§ TASK OBJECTIVE: Return nothing but the lines from the line with "KEYS1 pin K1: 5 -> MI" through the last line of the entries that follow, copied exactly and free of pictures.

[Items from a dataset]
----------------
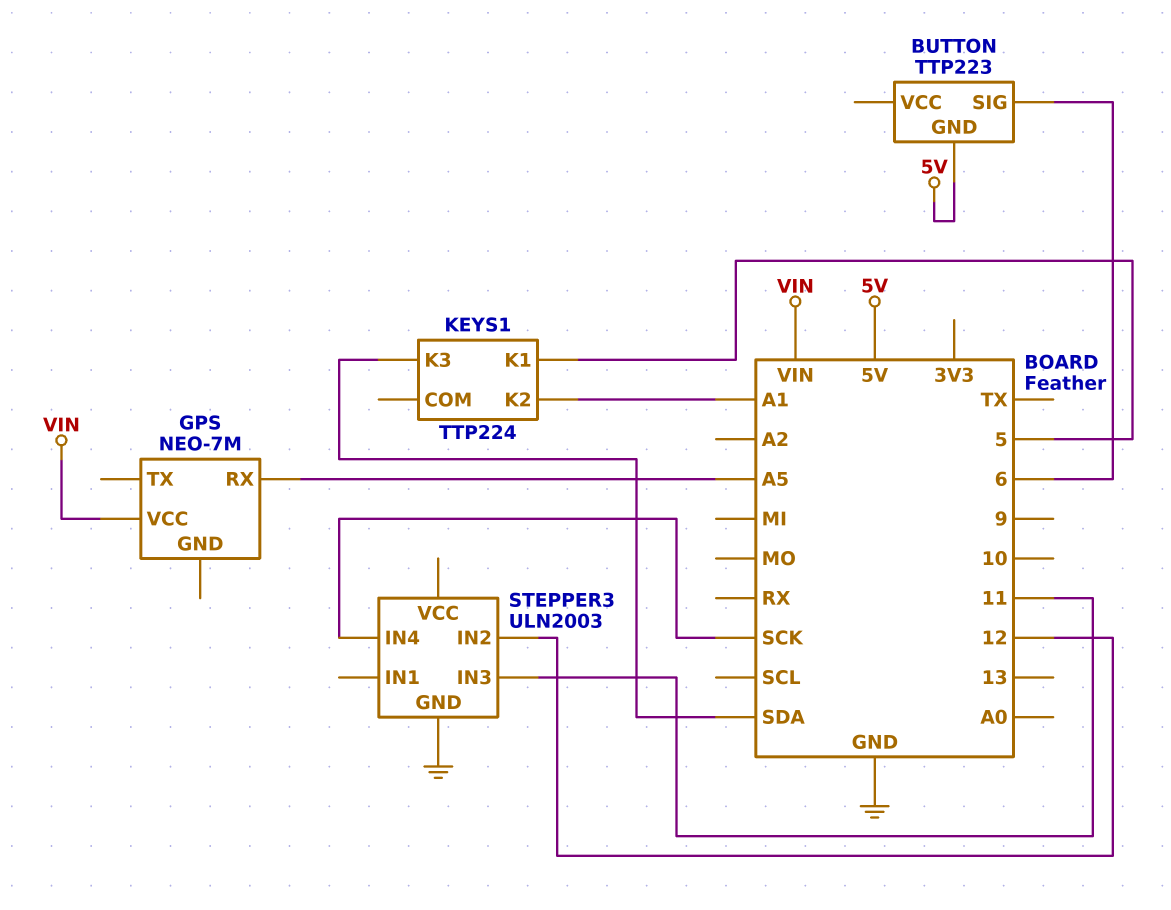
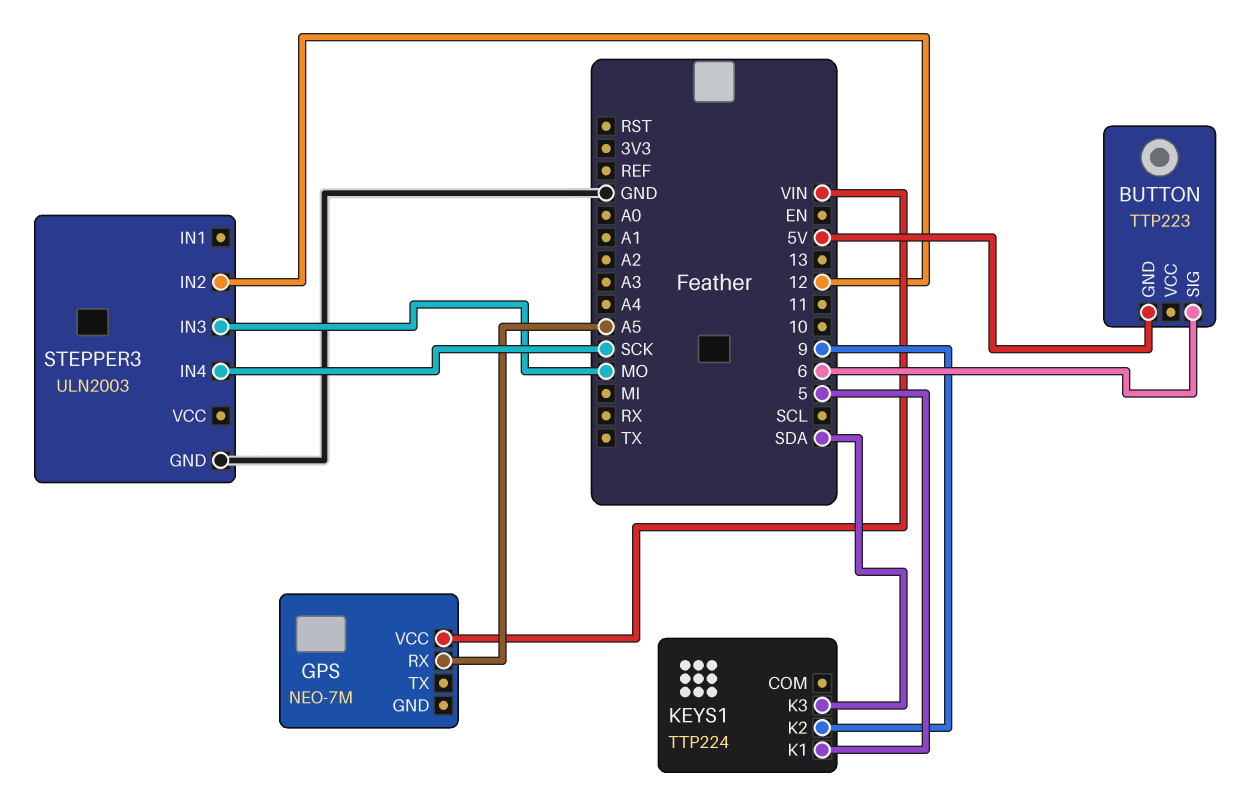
KEYS1 pin K2: A1 -> 9
STEPPER3 pin IN3: 11 -> MO

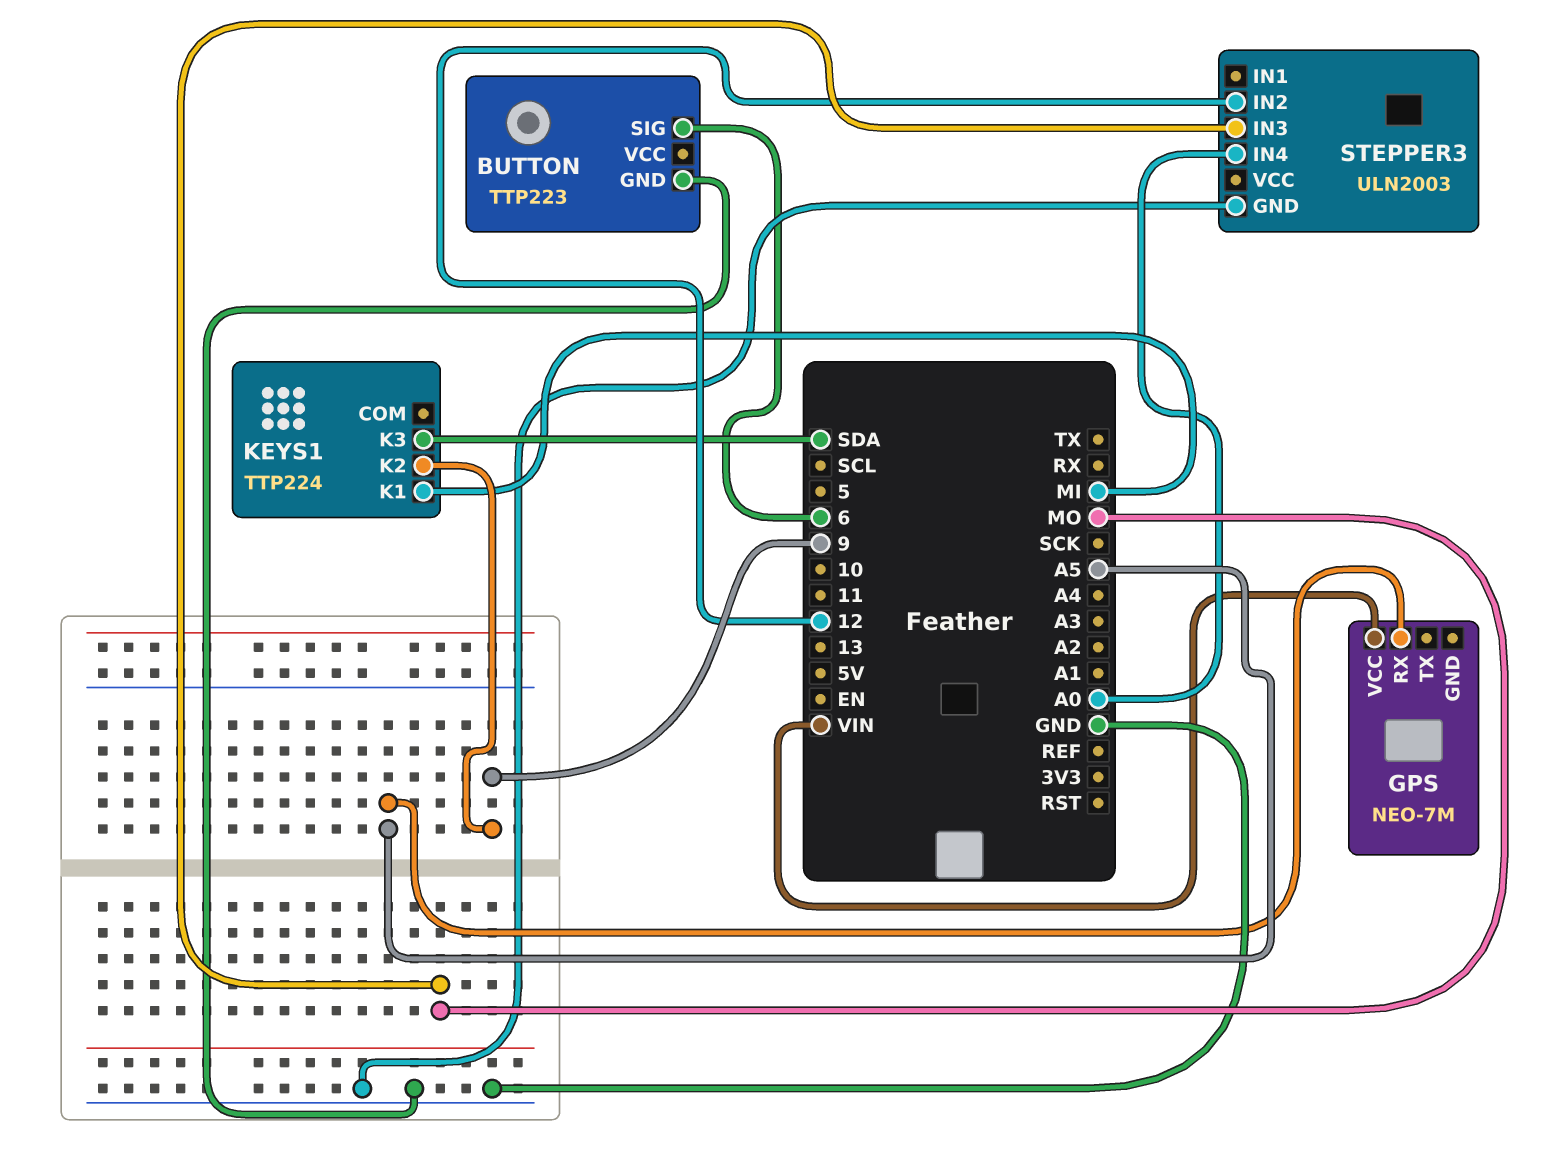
BUTTON pin GND: 5V -> GND
KEYS1 pin K1: 5 -> MI
STEPPER3 pin IN4: SCK -> A0

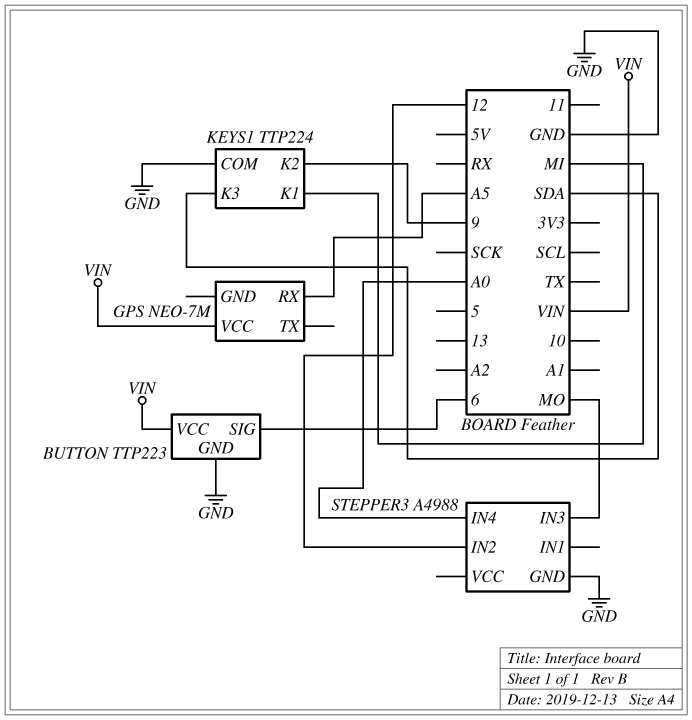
BUTTON pin VCC: none -> VIN
KEYS1 pin COM: none -> GND
STEPPER3: ULN2003 -> A4988

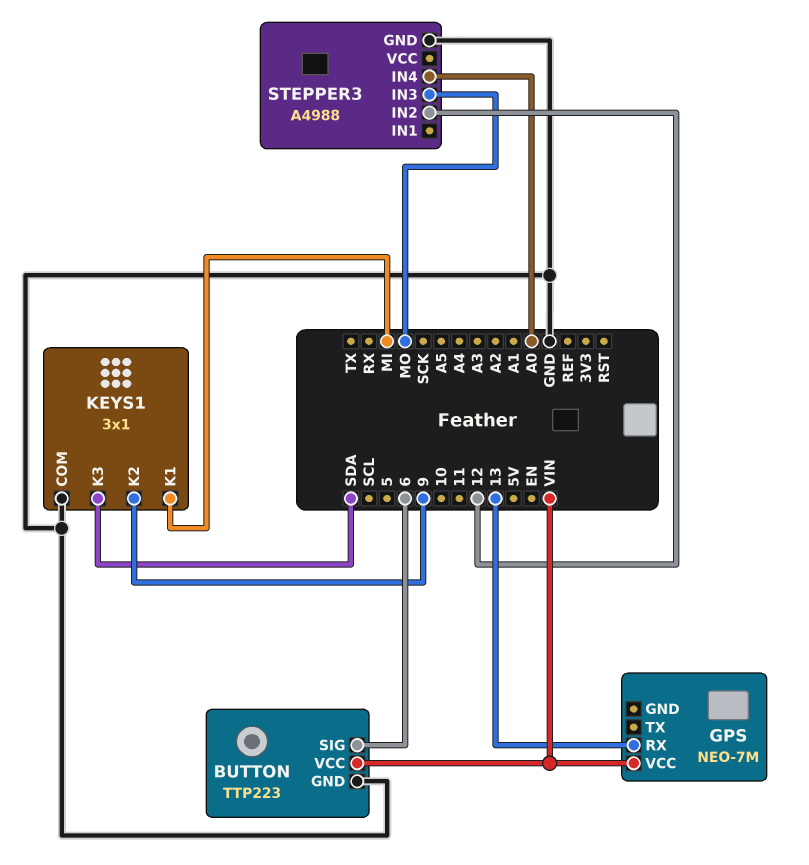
GPS pin RX: A5 -> 13
KEYS1: TTP224 -> 3x1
----------------
§ OUTPUT OF THE TASK:
KEYS1 pin K1: 5 -> MI
STEPPER3 pin IN4: SCK -> A0

BUTTON pin VCC: none -> VIN
KEYS1 pin COM: none -> GND
STEPPER3: ULN2003 -> A4988

GPS pin RX: A5 -> 13
KEYS1: TTP224 -> 3x1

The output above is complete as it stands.